**Records shown**
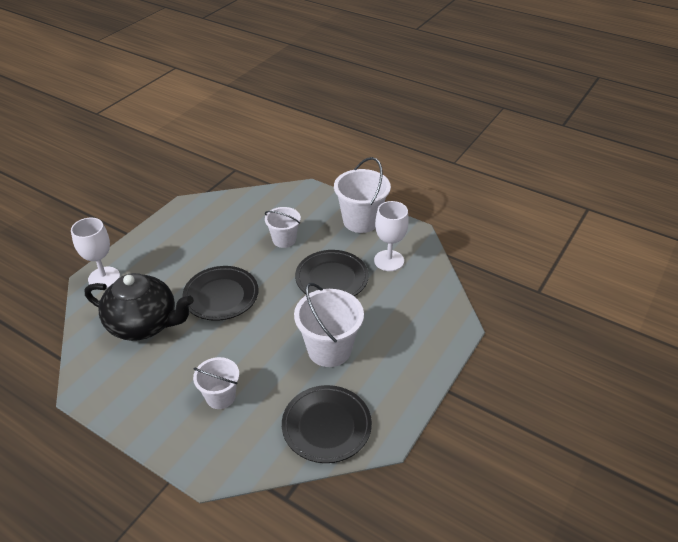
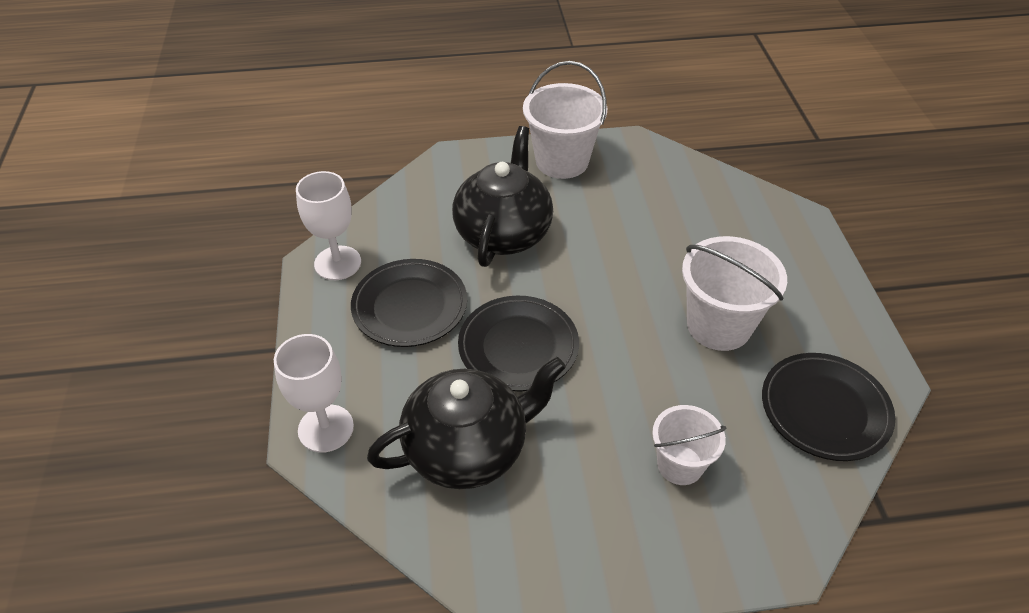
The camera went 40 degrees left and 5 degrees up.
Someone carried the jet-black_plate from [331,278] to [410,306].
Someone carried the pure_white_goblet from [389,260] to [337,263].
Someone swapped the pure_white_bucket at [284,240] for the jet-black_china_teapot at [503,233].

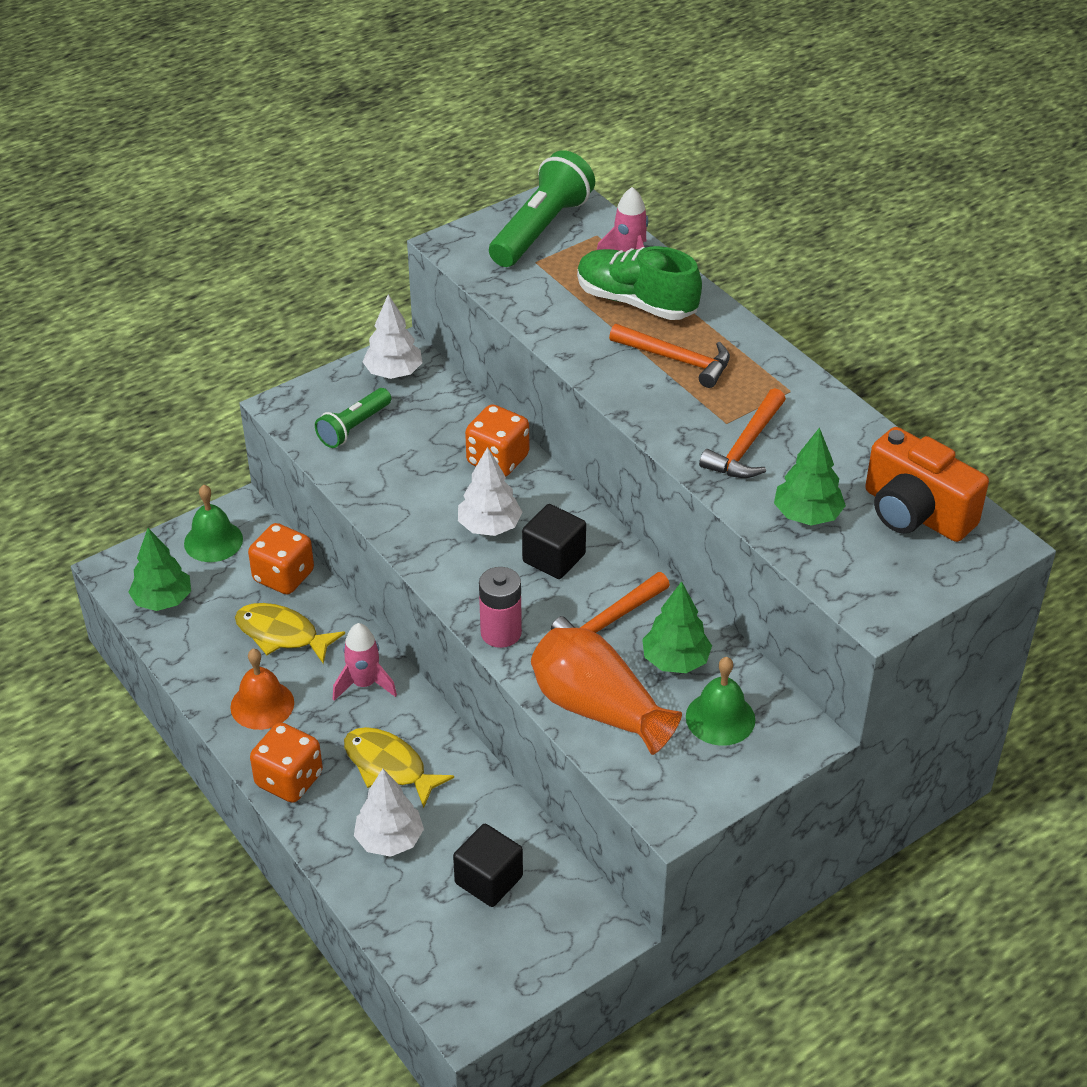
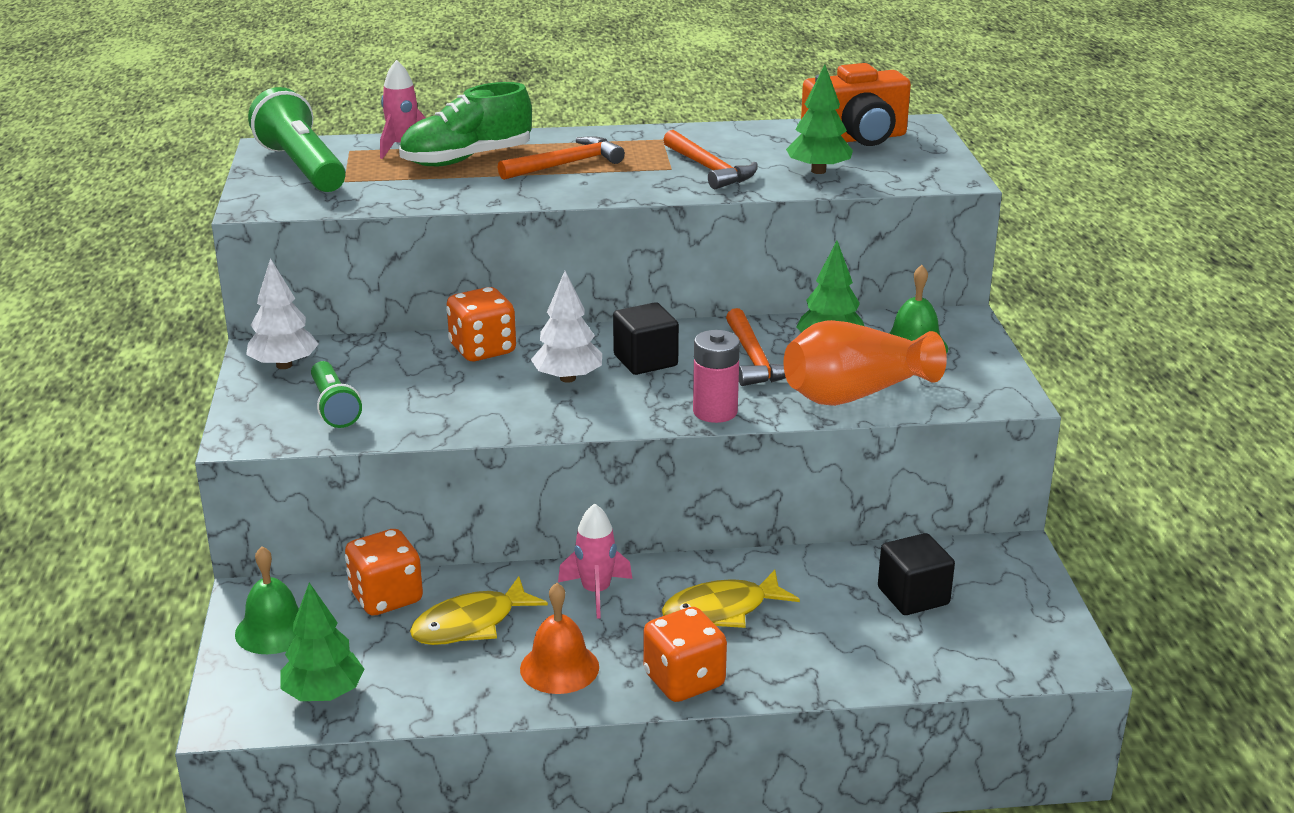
The camera went 60 degrees left and 15 degrees down.
Someone took away the pure_white_fir_tree at [389,840].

**Required work**
Among the records, find every line holding the word "carried" and copy it.

**Solution for this problem**
Someone carried the jet-black_plate from [331,278] to [410,306].
Someone carried the pure_white_goblet from [389,260] to [337,263].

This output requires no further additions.